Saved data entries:
════════════════
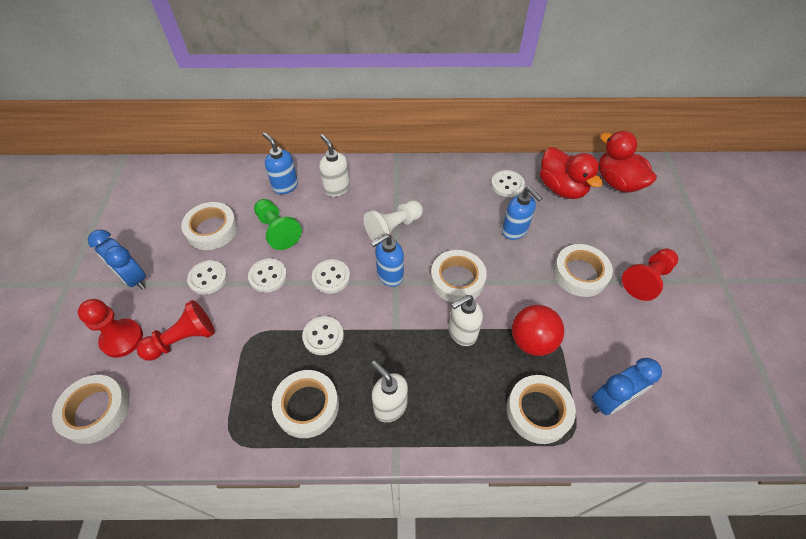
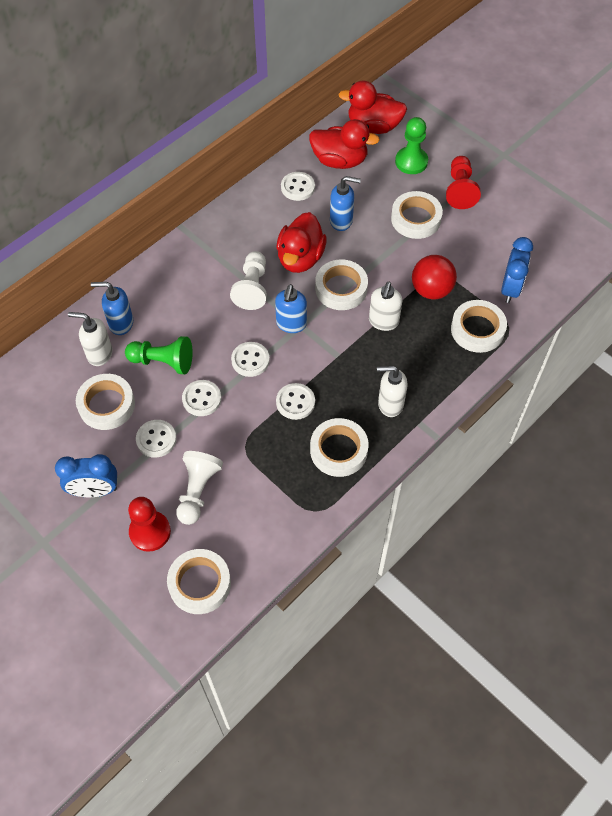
camera: 45 degrees left, 5 degrees up
(183, 339) = (197, 491): red pawn -> white pawn
(336, 188) = (167, 292): white soap dispenser -> white soap dispenser (99, 354)
(452, 234) = (300, 258): none -> red duck
(623, 228) = (411, 162): none -> green pawn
════════════════
To do: Locate the word "white" in the entries, and copy every line where it is found.

Result:
(183, 339) = (197, 491): red pawn -> white pawn
(336, 188) = (167, 292): white soap dispenser -> white soap dispenser (99, 354)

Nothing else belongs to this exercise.